[Task prompt]:
Here is the task for the listing below: output exactly the lines from the one containing "none -> pink 1x2 brick [362,106,426,163]" through the one containing "none -> cyan 1x2 brick [397,177,452,250]", and leave out the pictures.

##### Recorded data

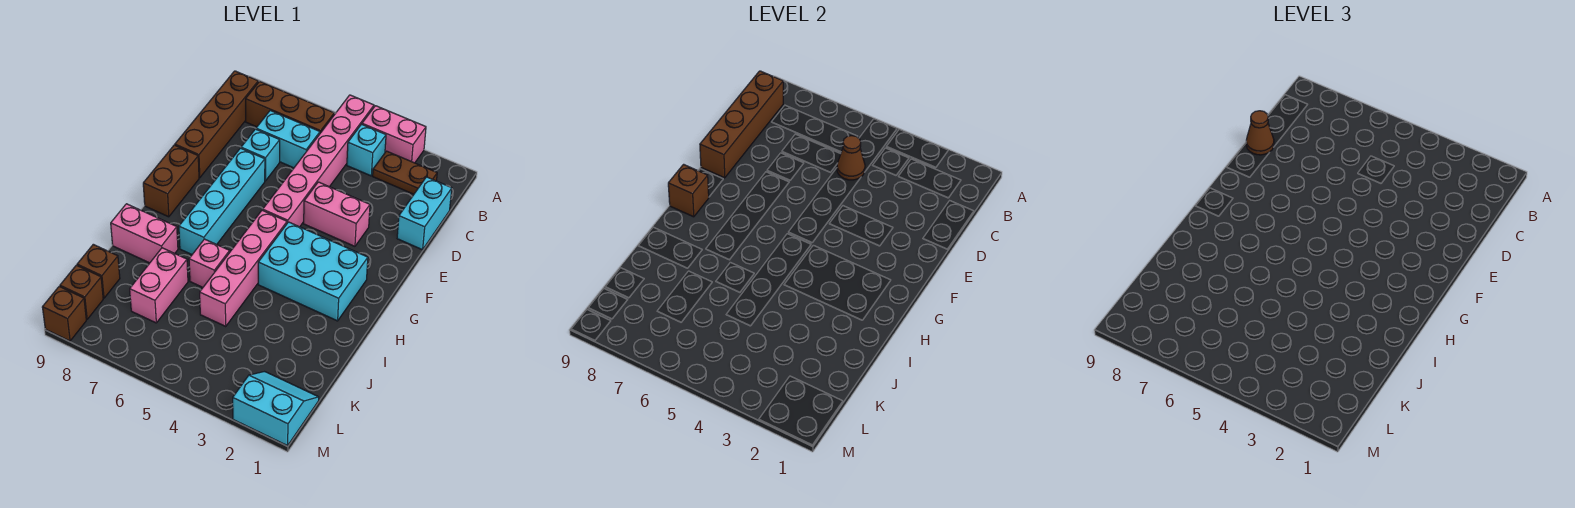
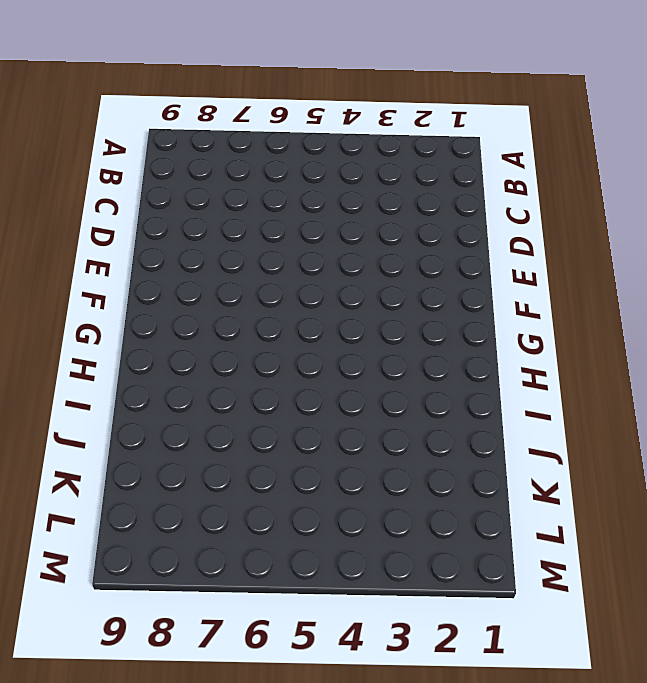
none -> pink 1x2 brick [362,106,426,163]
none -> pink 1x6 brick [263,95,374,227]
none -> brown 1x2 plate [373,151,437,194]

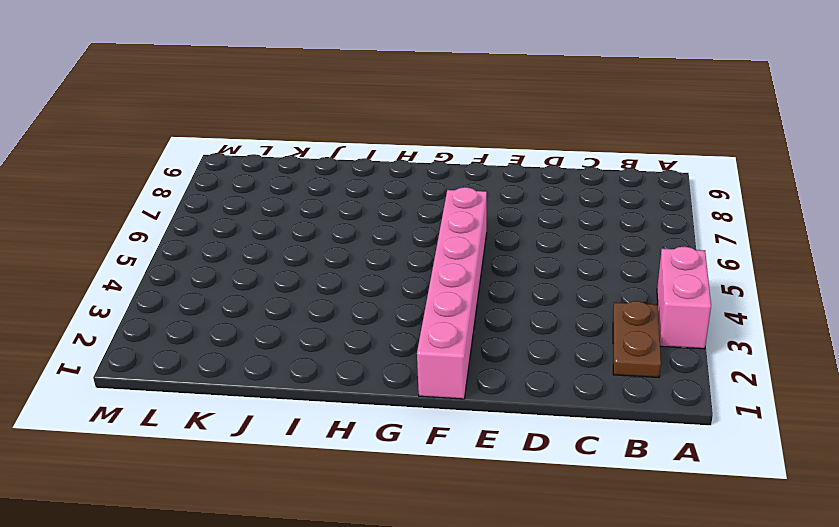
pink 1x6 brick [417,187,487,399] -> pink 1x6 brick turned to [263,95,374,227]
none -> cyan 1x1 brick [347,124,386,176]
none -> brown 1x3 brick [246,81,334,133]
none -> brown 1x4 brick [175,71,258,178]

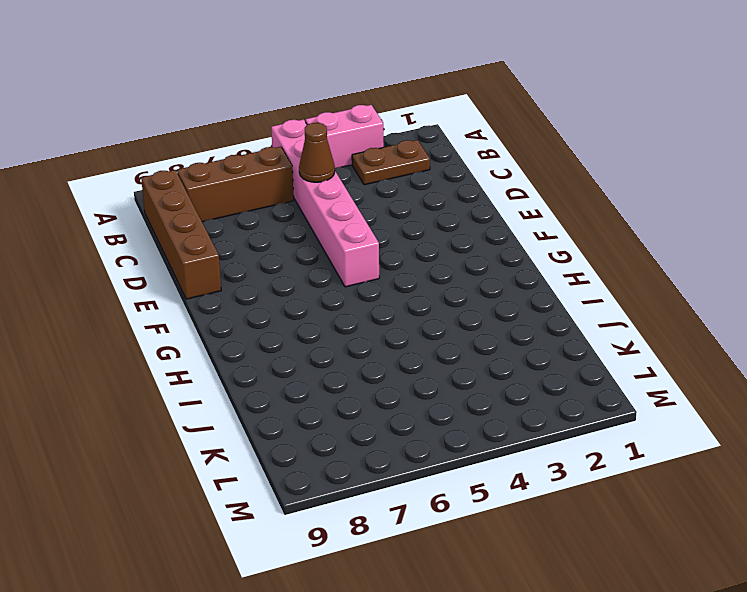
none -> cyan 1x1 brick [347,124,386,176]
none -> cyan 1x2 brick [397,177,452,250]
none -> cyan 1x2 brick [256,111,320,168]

##########
##### Recorded data

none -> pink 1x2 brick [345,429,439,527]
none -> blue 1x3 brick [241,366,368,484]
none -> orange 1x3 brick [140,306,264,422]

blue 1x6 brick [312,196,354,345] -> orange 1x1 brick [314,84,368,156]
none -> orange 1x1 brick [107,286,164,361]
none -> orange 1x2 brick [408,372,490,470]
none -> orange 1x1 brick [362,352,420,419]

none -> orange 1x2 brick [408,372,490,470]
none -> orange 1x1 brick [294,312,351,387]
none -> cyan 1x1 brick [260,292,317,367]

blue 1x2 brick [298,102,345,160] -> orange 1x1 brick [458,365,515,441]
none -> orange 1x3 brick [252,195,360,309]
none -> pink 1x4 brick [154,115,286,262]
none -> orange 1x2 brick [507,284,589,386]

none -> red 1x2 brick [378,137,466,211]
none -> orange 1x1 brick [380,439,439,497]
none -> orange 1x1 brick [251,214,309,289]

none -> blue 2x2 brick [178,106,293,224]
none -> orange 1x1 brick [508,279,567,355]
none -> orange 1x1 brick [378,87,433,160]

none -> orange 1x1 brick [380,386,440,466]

##########
##### Recorded data

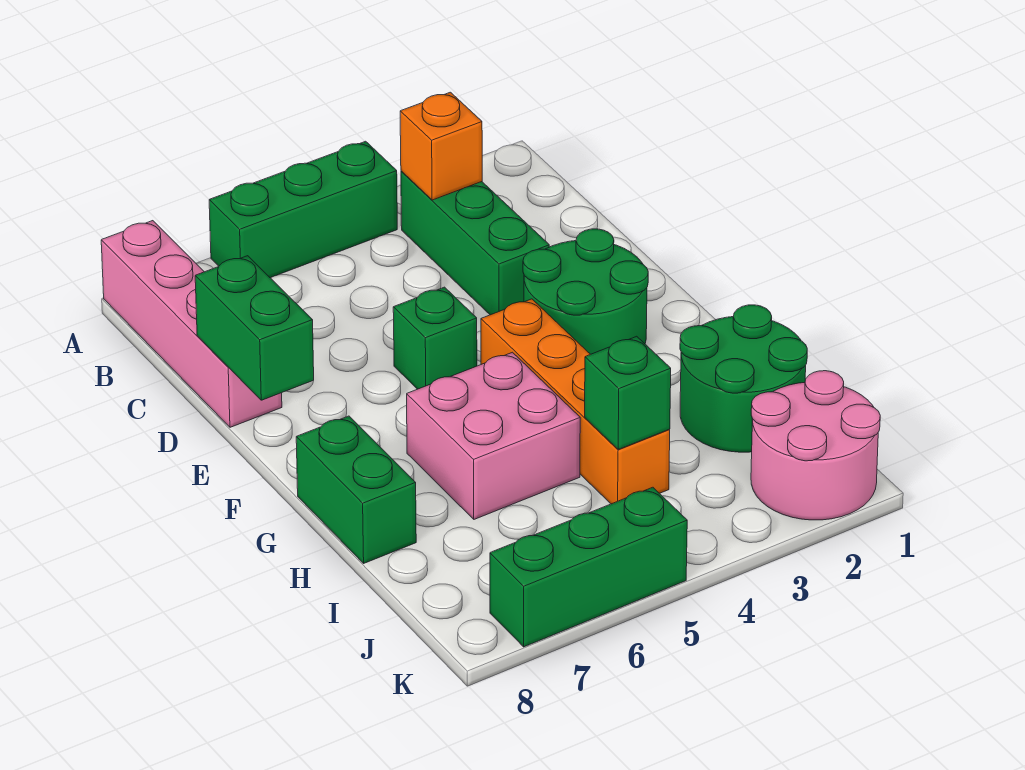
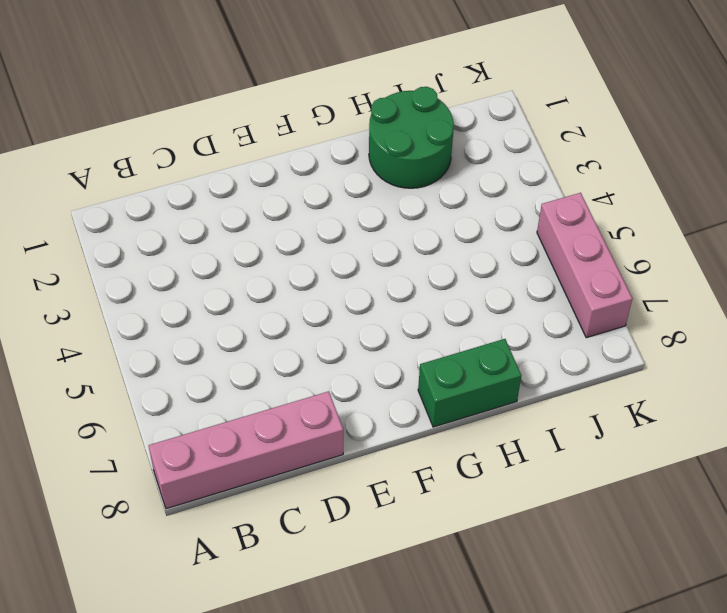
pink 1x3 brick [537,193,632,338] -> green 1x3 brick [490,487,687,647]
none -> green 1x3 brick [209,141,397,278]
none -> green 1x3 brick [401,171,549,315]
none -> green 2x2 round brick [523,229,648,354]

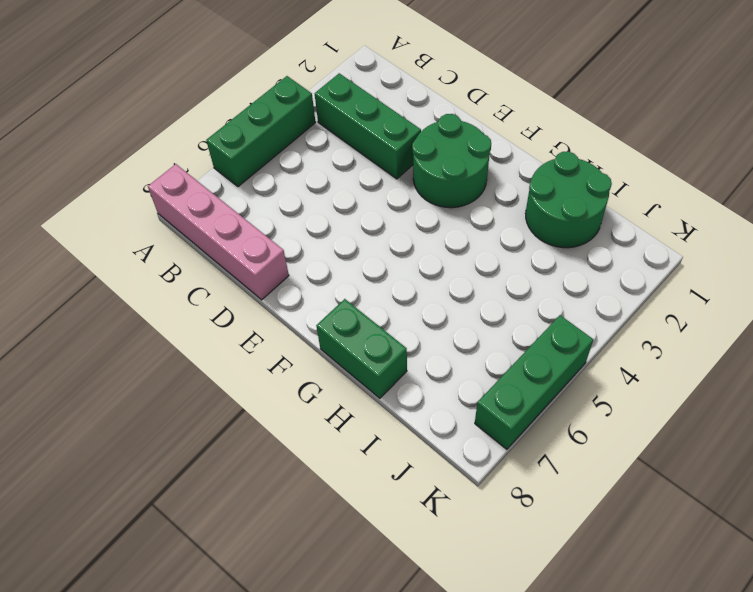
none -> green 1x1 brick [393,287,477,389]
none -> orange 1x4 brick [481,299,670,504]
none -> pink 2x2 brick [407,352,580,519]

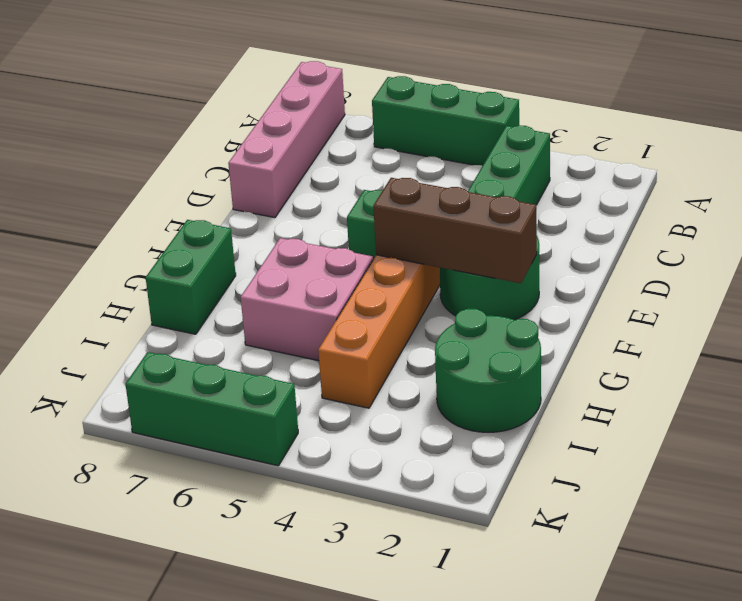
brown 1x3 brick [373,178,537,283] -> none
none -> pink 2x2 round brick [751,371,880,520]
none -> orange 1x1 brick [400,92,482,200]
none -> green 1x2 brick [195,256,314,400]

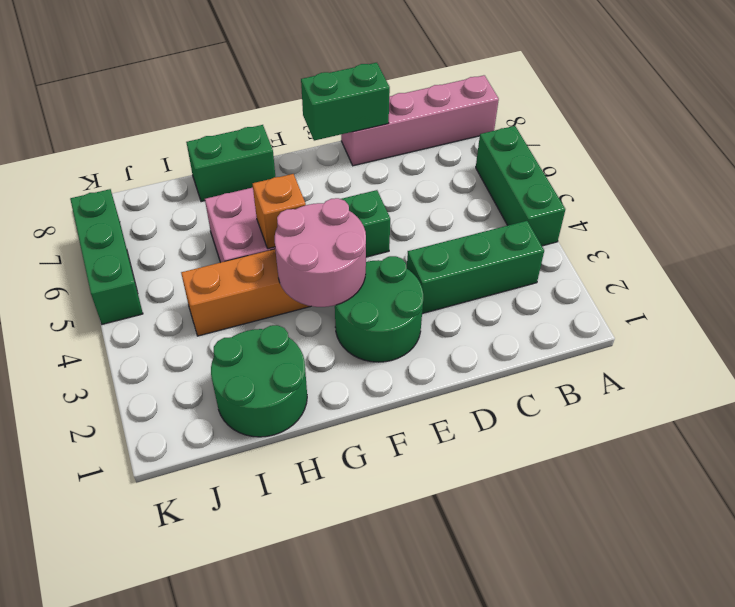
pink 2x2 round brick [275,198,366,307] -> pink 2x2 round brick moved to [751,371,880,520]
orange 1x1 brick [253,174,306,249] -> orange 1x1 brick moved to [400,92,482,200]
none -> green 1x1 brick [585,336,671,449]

##########

[Answer space]:
none -> pink 1x2 brick [362,106,426,163]
none -> pink 1x6 brick [263,95,374,227]
none -> brown 1x2 plate [373,151,437,194]

pink 1x6 brick [417,187,487,399] -> pink 1x6 brick turned to [263,95,374,227]
none -> cyan 1x1 brick [347,124,386,176]
none -> brown 1x3 brick [246,81,334,133]
none -> brown 1x4 brick [175,71,258,178]

none -> cyan 1x1 brick [347,124,386,176]
none -> cyan 1x2 brick [397,177,452,250]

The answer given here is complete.